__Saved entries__
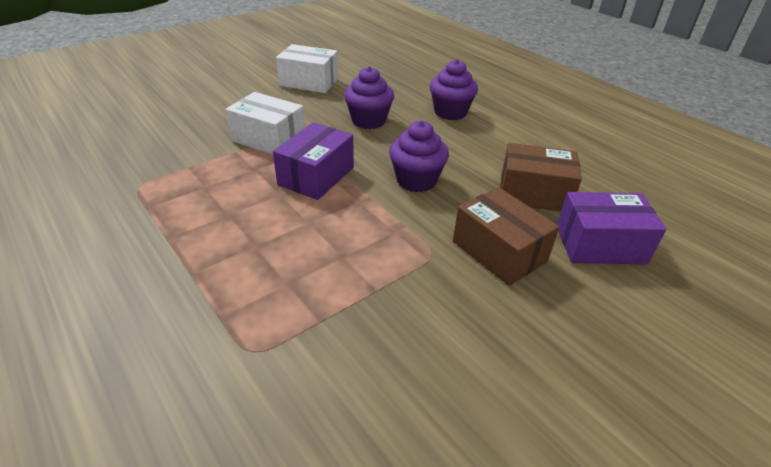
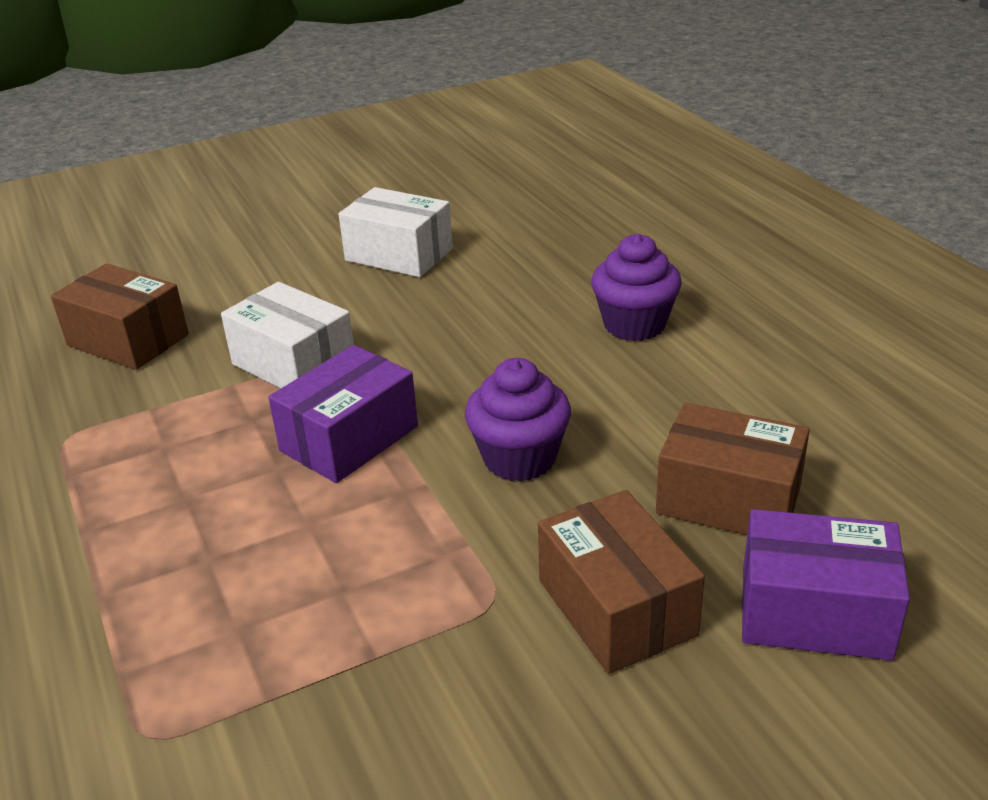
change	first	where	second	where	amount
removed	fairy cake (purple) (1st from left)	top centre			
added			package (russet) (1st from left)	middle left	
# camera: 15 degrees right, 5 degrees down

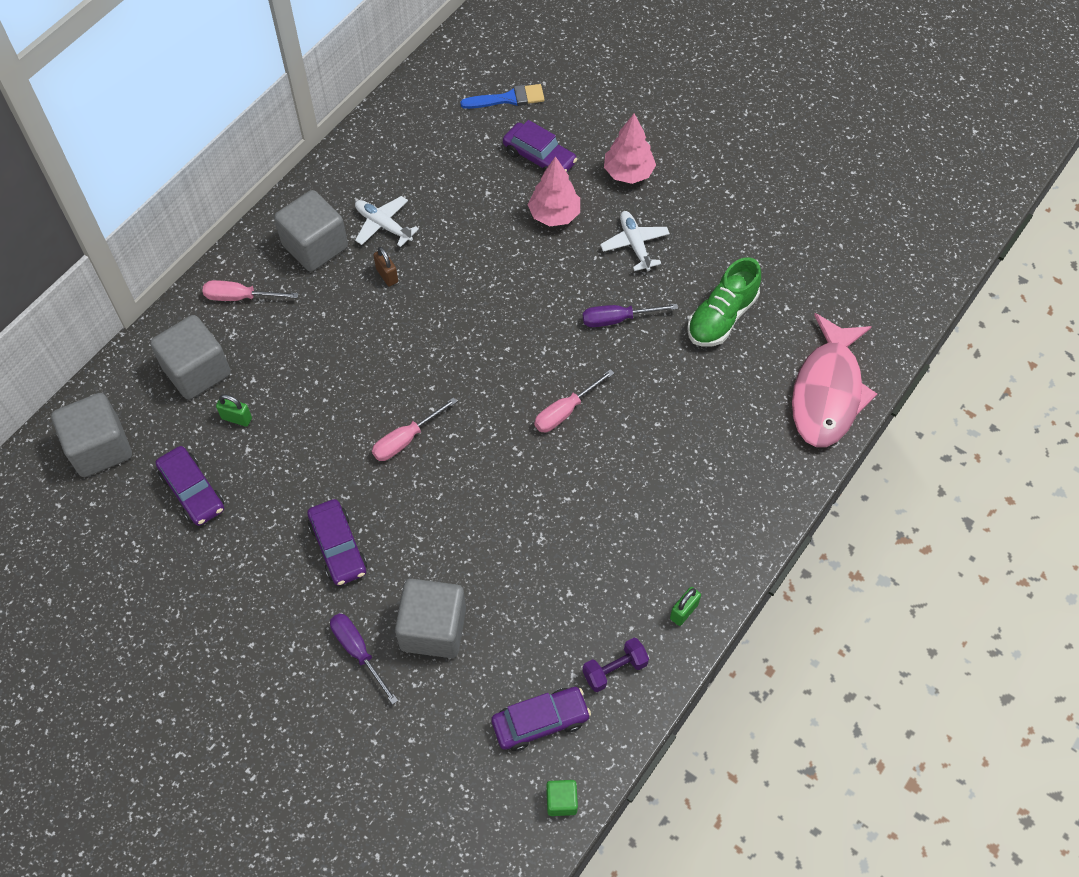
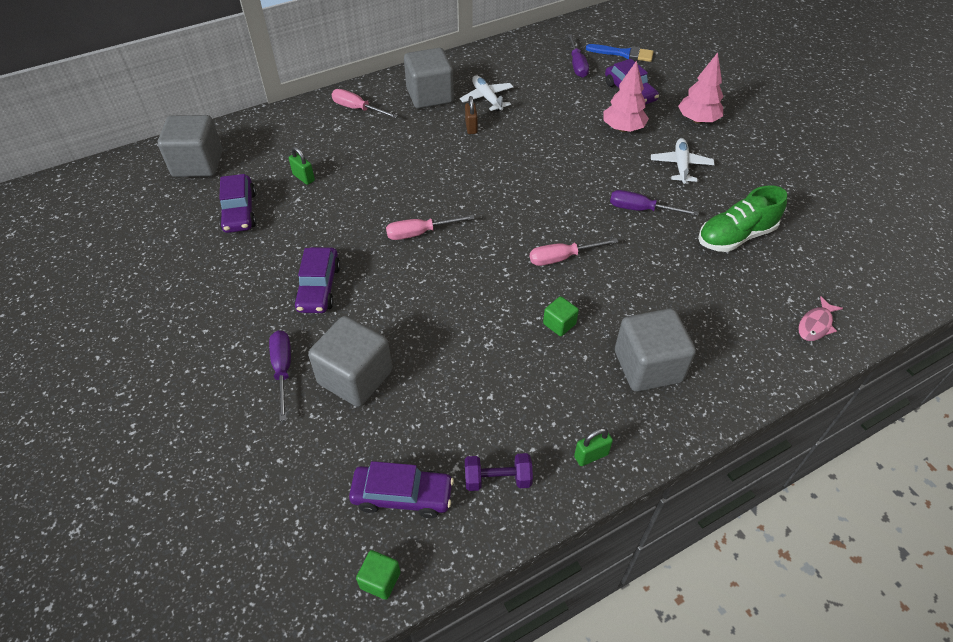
change	first	where	second	where	amount
resized	fish (rosy)	middle right		middle right	x0.41
moved	solid cube (grey) (2nd from left in the first image)	middle left	solid cube (grey) (4th from left)	middle right	
added			hand screwdriver (purple) (2nd from left)	top centre	
added			solid cube (emerald) (2nd from left)	centre	
# camera: 25 degrees right, 10 degrees down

__Exercise__
What are the lines from the one containing "cake (purple) (1st" through the end of the records? Write them out exactly, leaving out the pictures.

__Exercise result__
removed	fairy cake (purple) (1st from left)	top centre			
added			package (russet) (1st from left)	middle left	
# camera: 15 degrees right, 5 degrees down

change	first	where	second	where	amount
resized	fish (rosy)	middle right		middle right	x0.41
moved	solid cube (grey) (2nd from left in the first image)	middle left	solid cube (grey) (4th from left)	middle right	
added			hand screwdriver (purple) (2nd from left)	top centre	
added			solid cube (emerald) (2nd from left)	centre	
# camera: 25 degrees right, 10 degrees down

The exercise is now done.